> **Exercise objective**:
Your answer is a copy of every line in the records where "none" appears.

[Stored items]
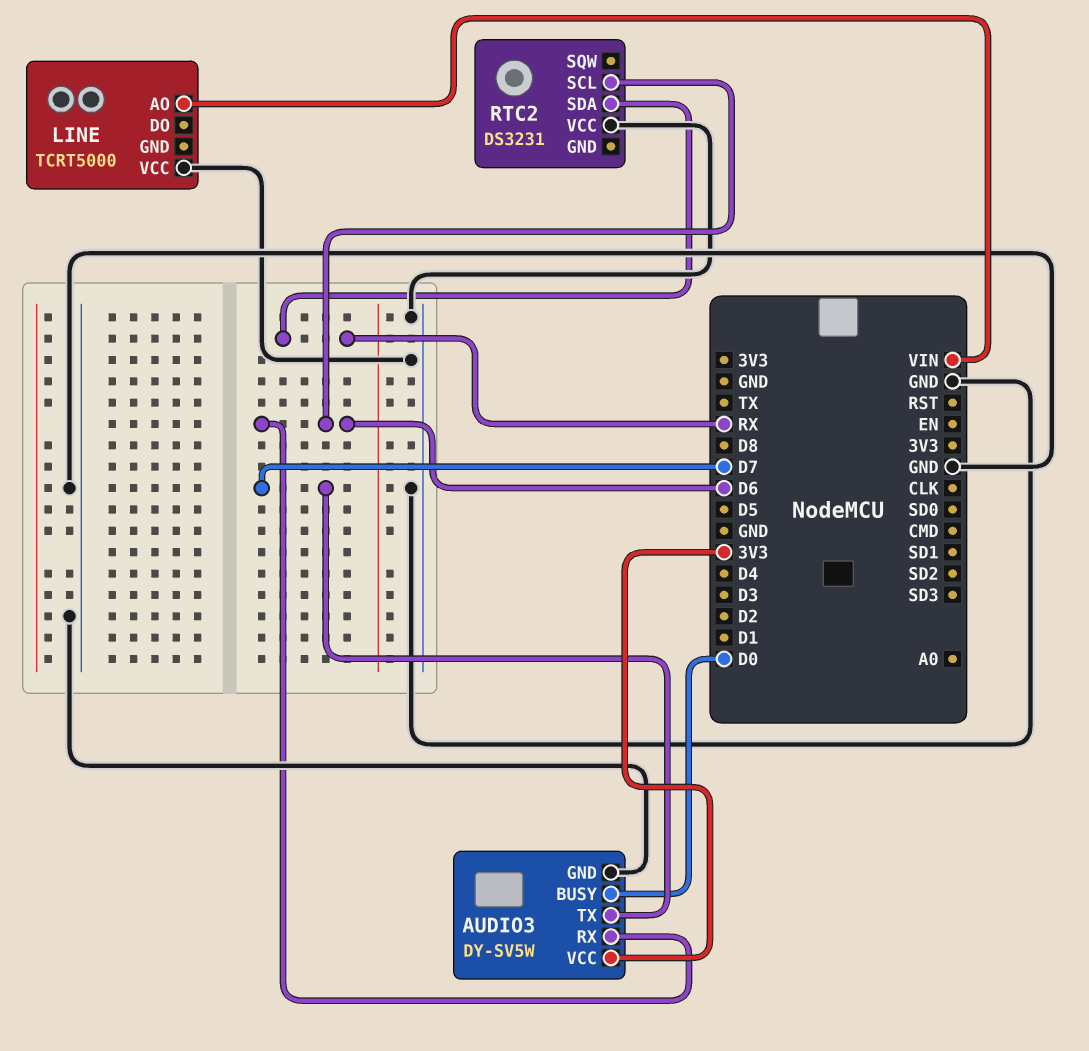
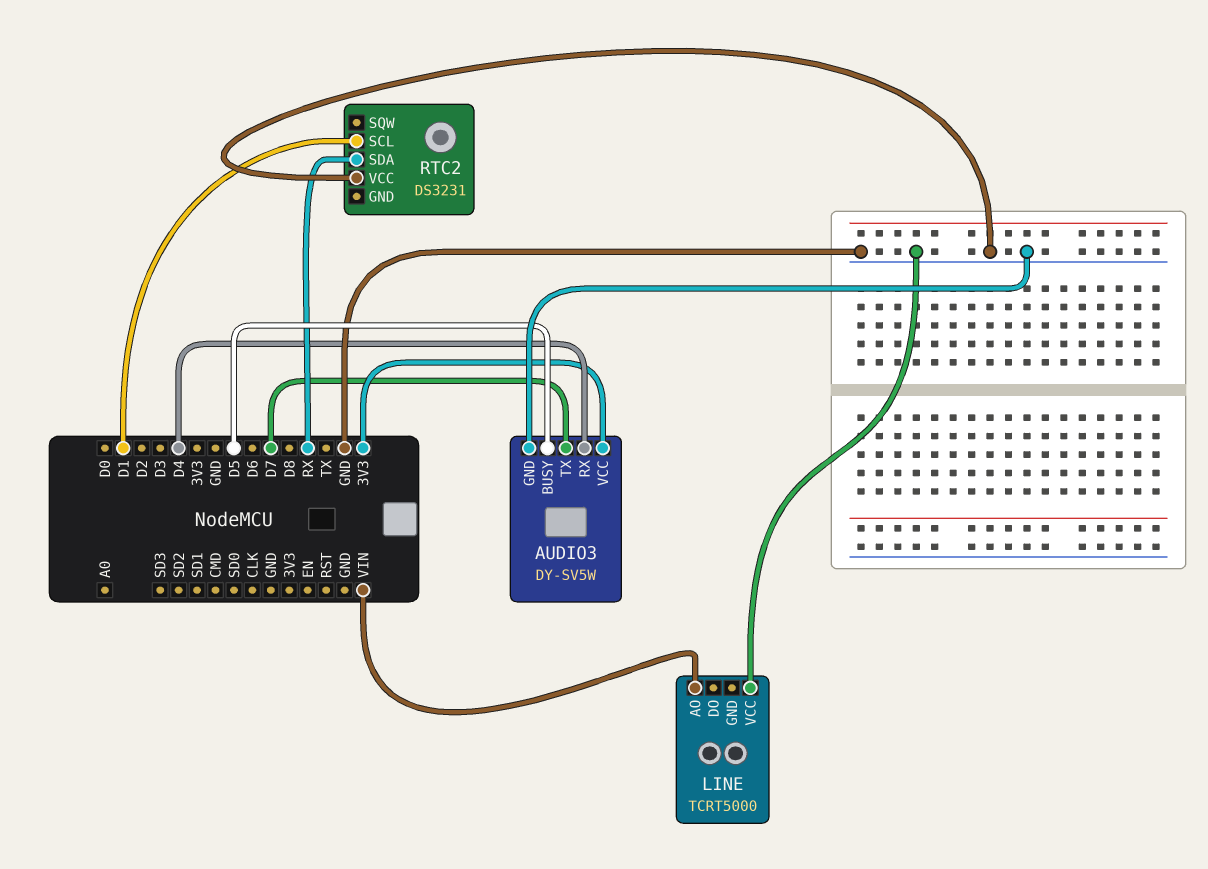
AUDIO3 pin BUSY: D0 -> D5
AUDIO3 pin RX: D6 -> D4
RTC2 pin SCL: D6 -> D1

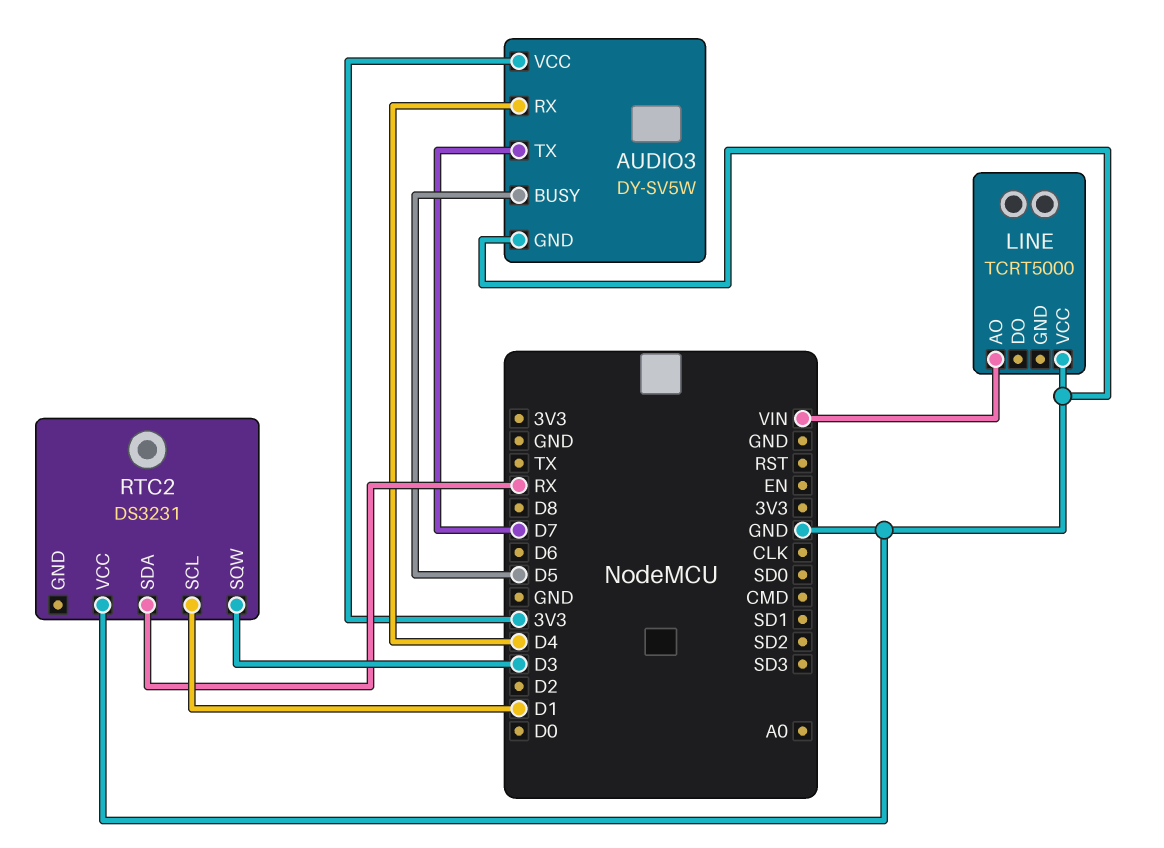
RTC2 pin SQW: none -> D3

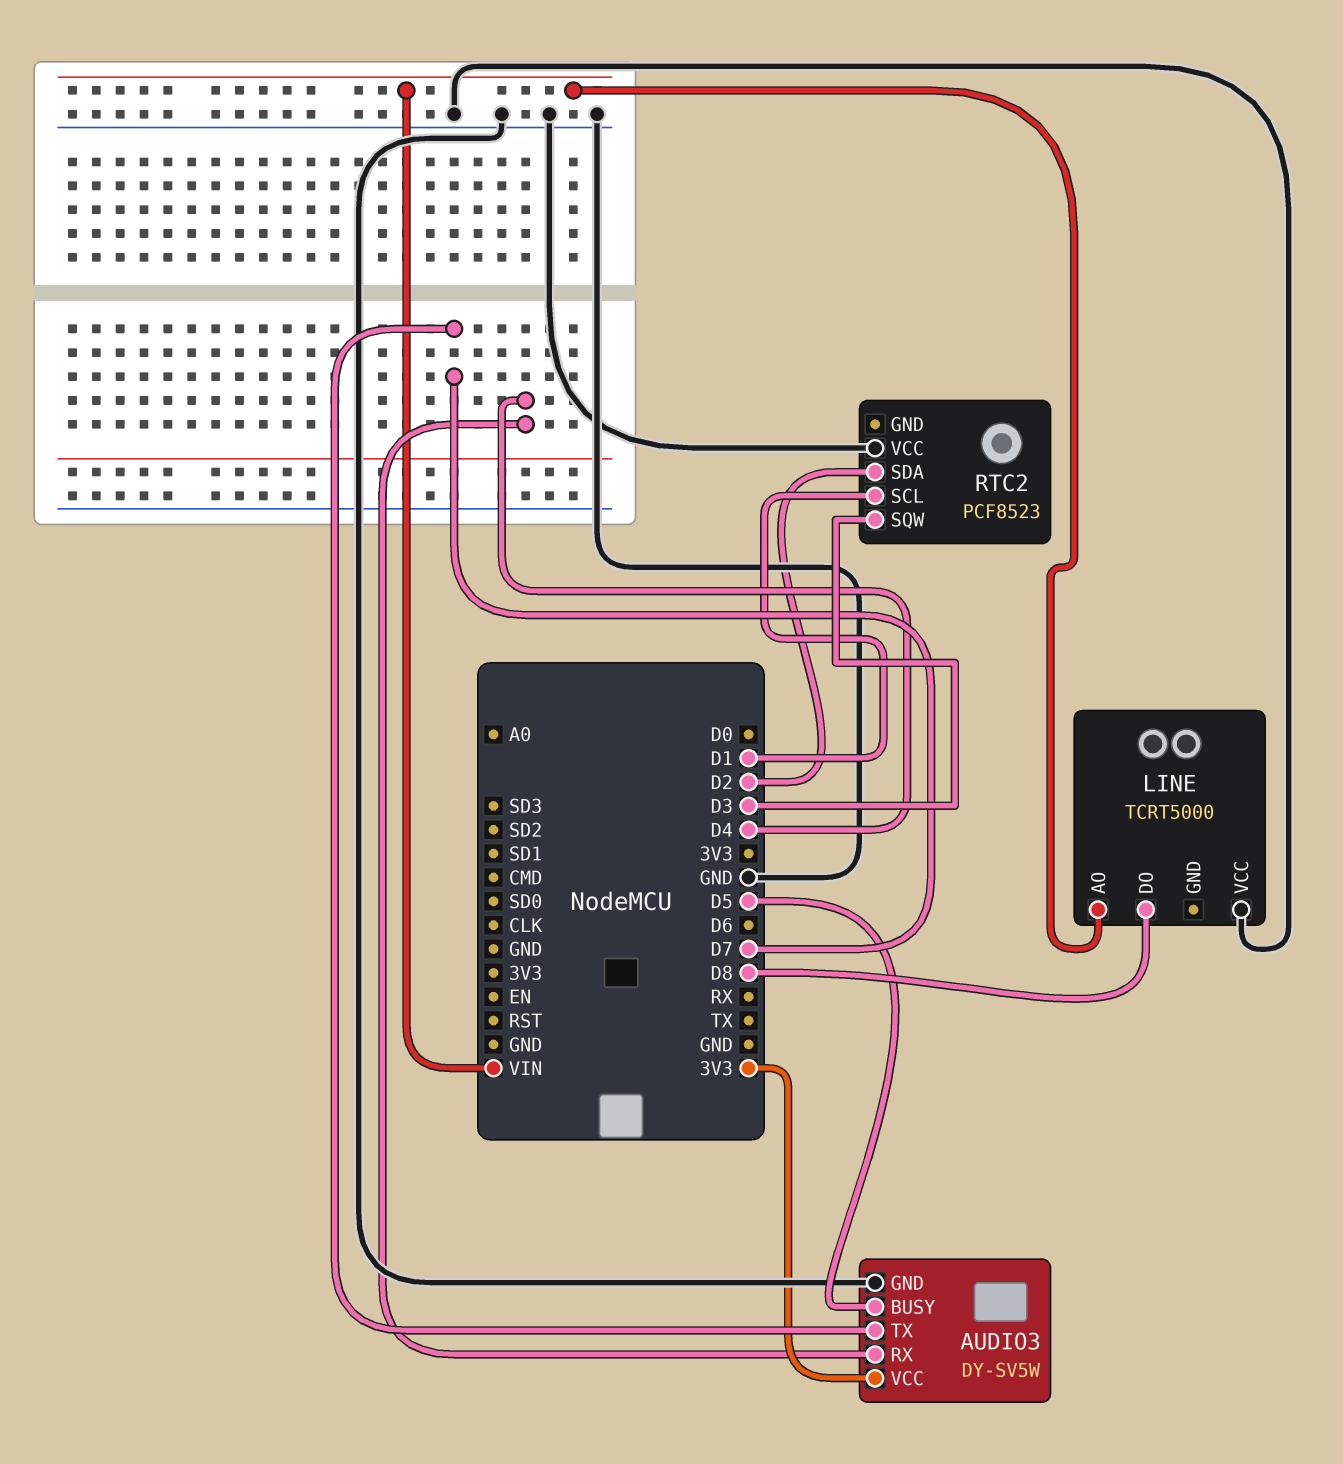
LINE pin DO: none -> D8
RTC2: DS3231 -> PCF8523
RTC2 pin SDA: RX -> D2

> **Response to this task**:
RTC2 pin SQW: none -> D3
LINE pin DO: none -> D8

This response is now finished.